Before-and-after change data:
::::::::
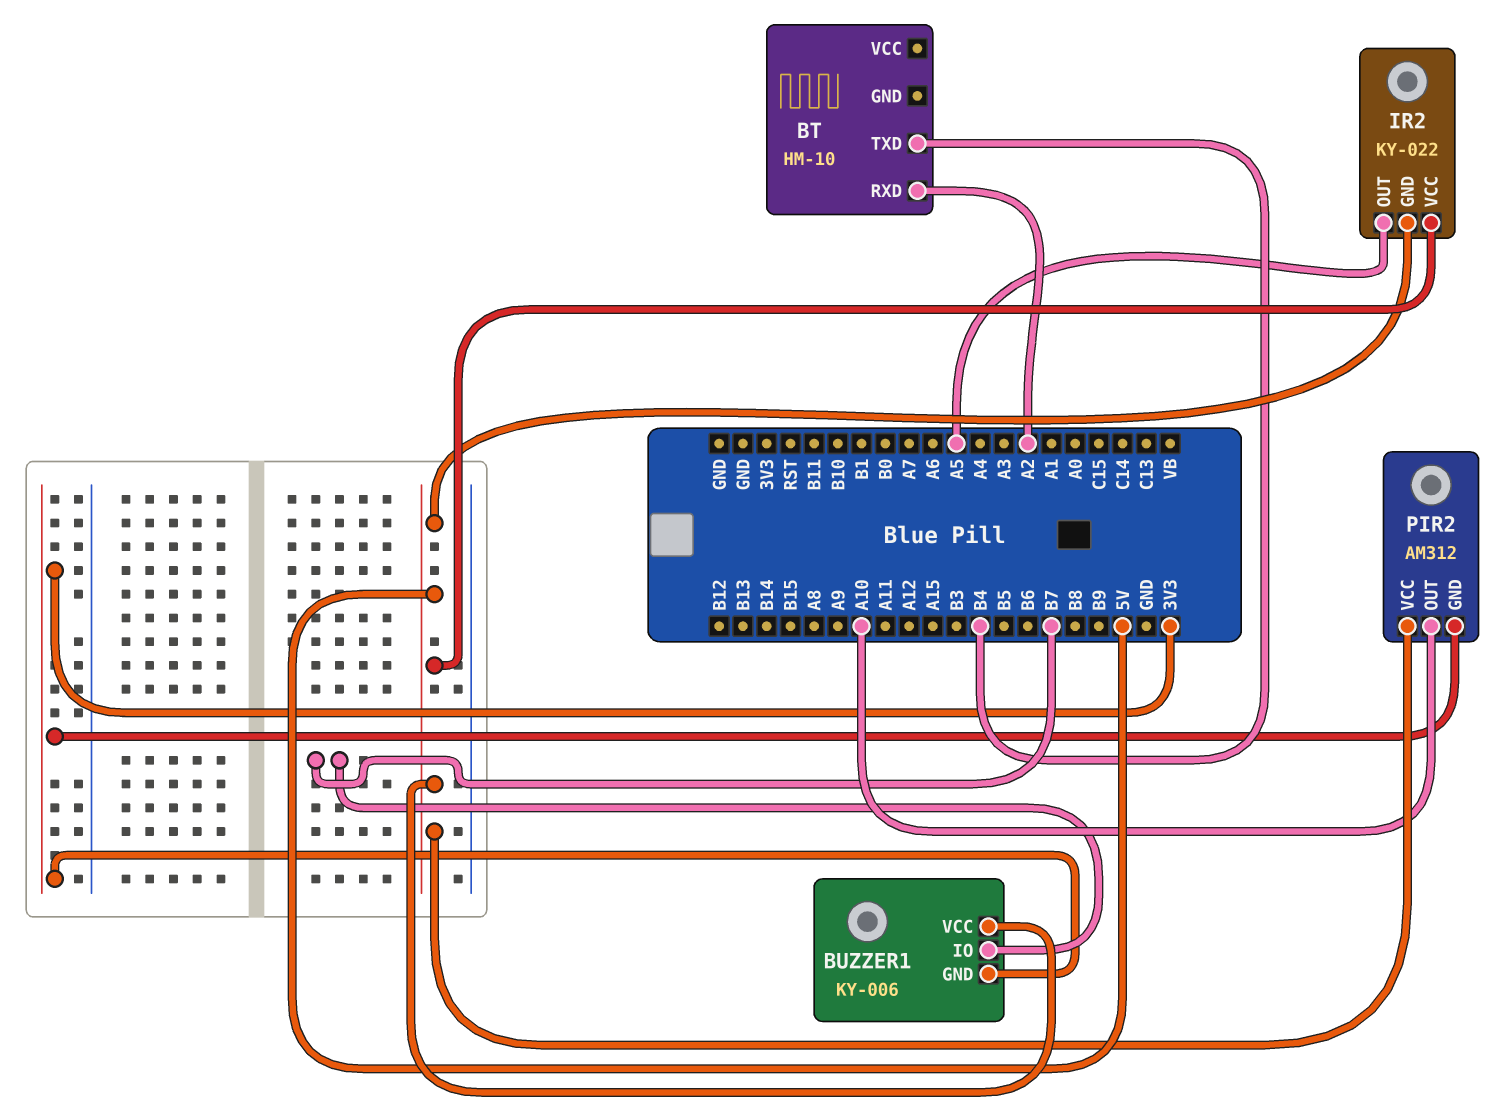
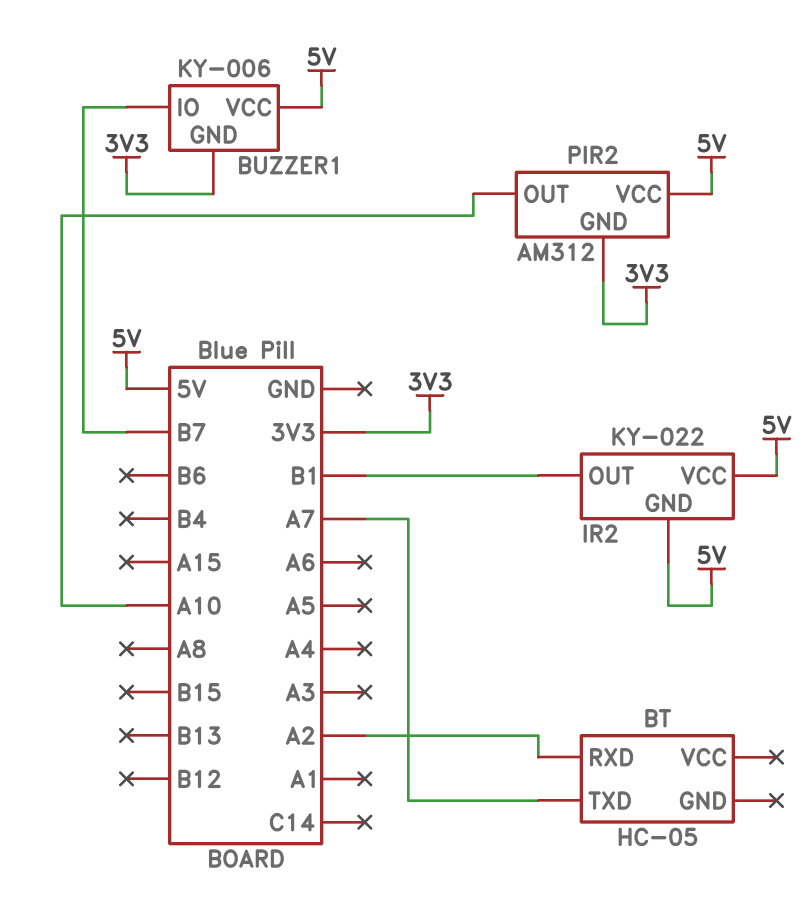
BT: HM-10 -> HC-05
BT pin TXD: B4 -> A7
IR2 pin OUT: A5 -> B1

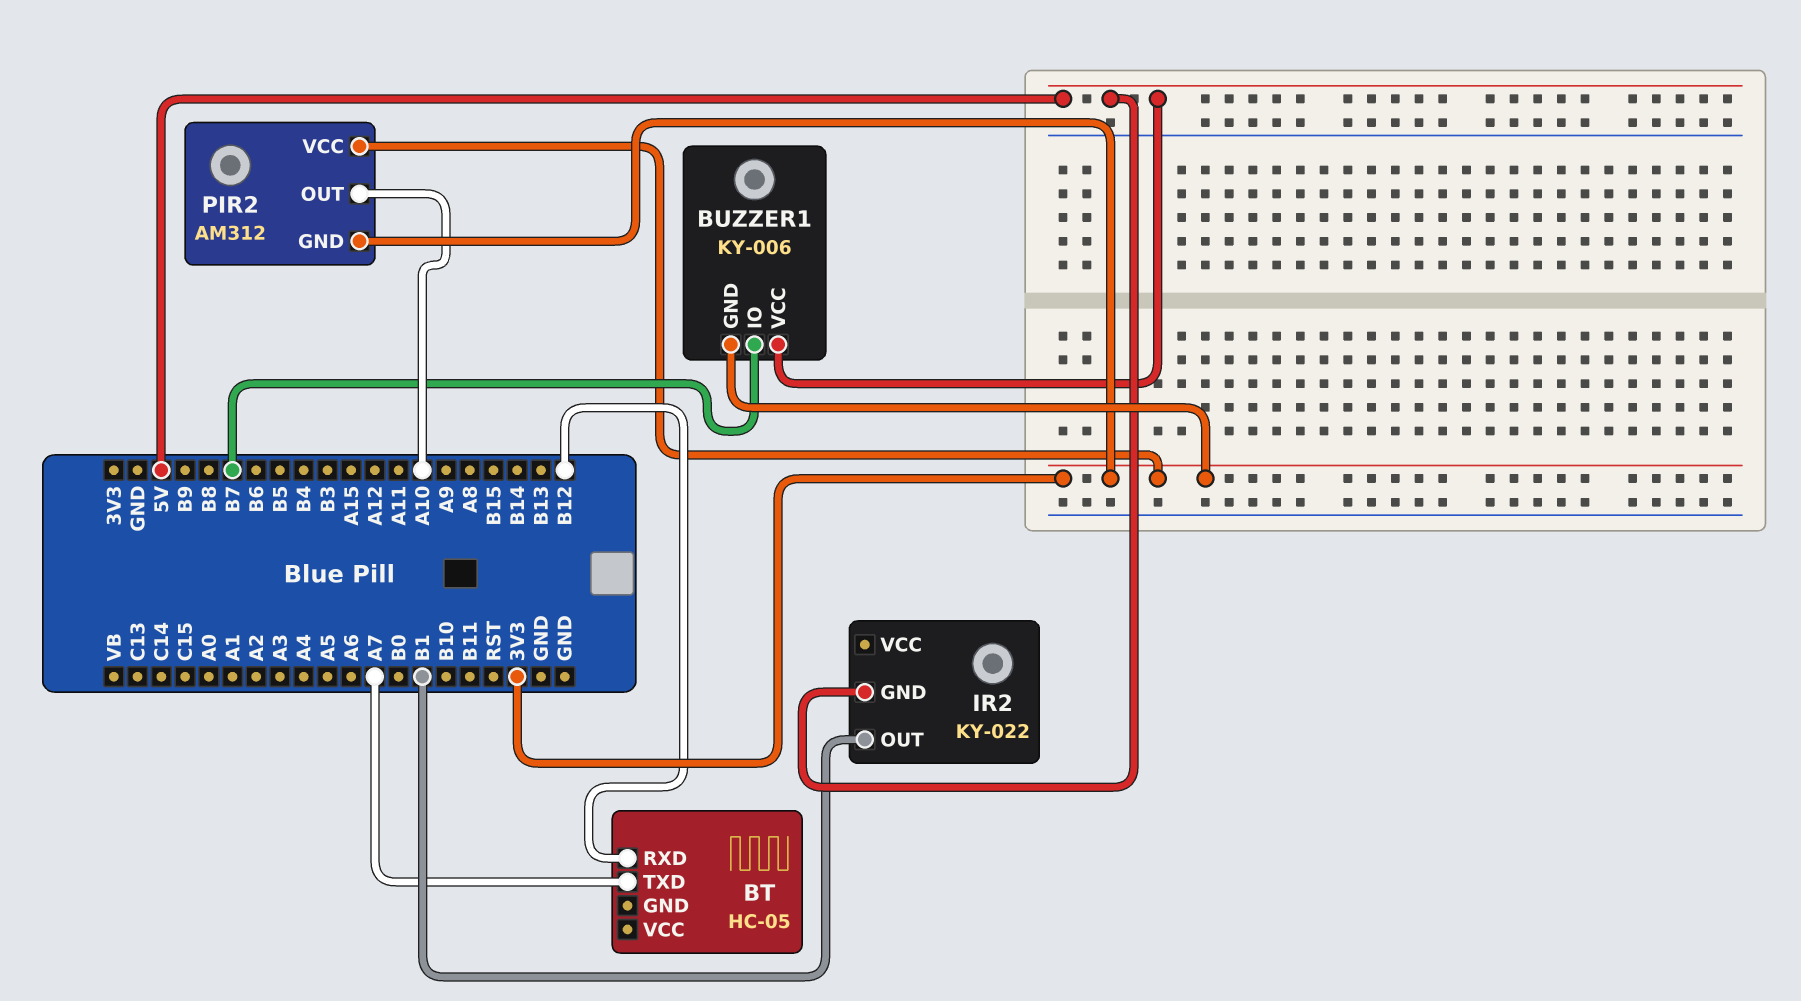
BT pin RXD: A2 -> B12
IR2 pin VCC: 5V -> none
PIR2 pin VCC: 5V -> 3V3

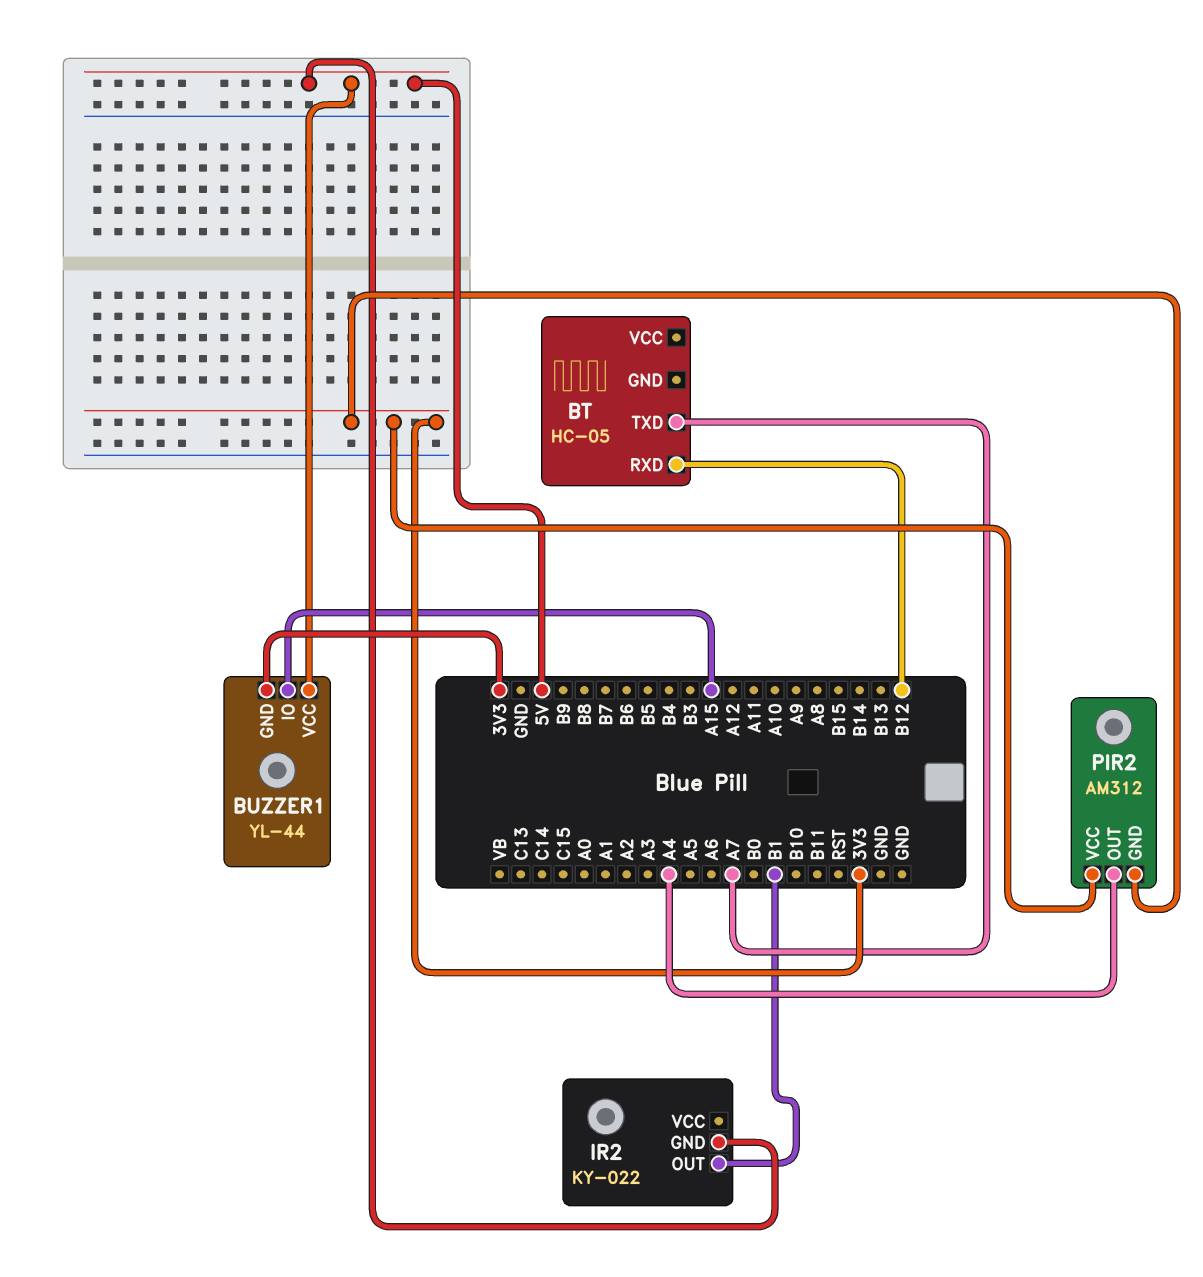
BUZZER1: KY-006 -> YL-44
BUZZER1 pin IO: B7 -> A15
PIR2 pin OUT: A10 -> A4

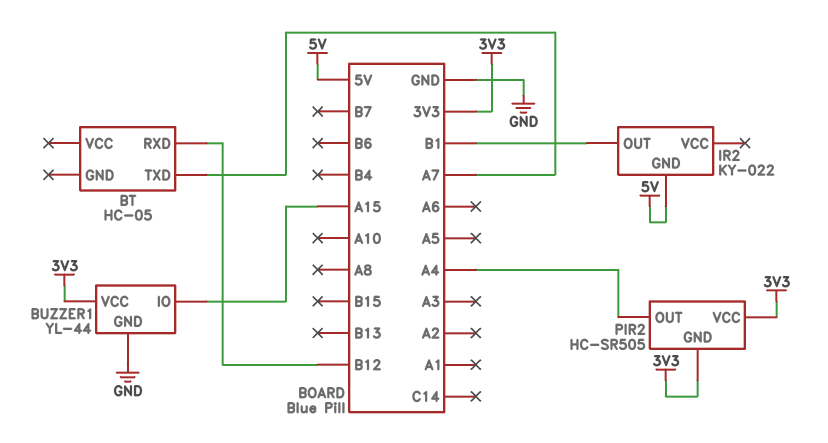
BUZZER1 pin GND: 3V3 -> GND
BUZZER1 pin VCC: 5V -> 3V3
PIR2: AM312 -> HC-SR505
::::::::
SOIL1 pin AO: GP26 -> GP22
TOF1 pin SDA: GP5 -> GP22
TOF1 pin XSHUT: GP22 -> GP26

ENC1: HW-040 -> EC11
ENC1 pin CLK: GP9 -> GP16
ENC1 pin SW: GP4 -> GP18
::::::::
## What needs to be done
Pictures excluded, reproduce only the part above that opens with the line holding "BT: HM-10 -> HC-05" and closes with the line holding "PIR2: AM312 -> HC-SR505", exactly as written.

## Written answer
BT: HM-10 -> HC-05
BT pin TXD: B4 -> A7
IR2 pin OUT: A5 -> B1

BT pin RXD: A2 -> B12
IR2 pin VCC: 5V -> none
PIR2 pin VCC: 5V -> 3V3

BUZZER1: KY-006 -> YL-44
BUZZER1 pin IO: B7 -> A15
PIR2 pin OUT: A10 -> A4

BUZZER1 pin GND: 3V3 -> GND
BUZZER1 pin VCC: 5V -> 3V3
PIR2: AM312 -> HC-SR505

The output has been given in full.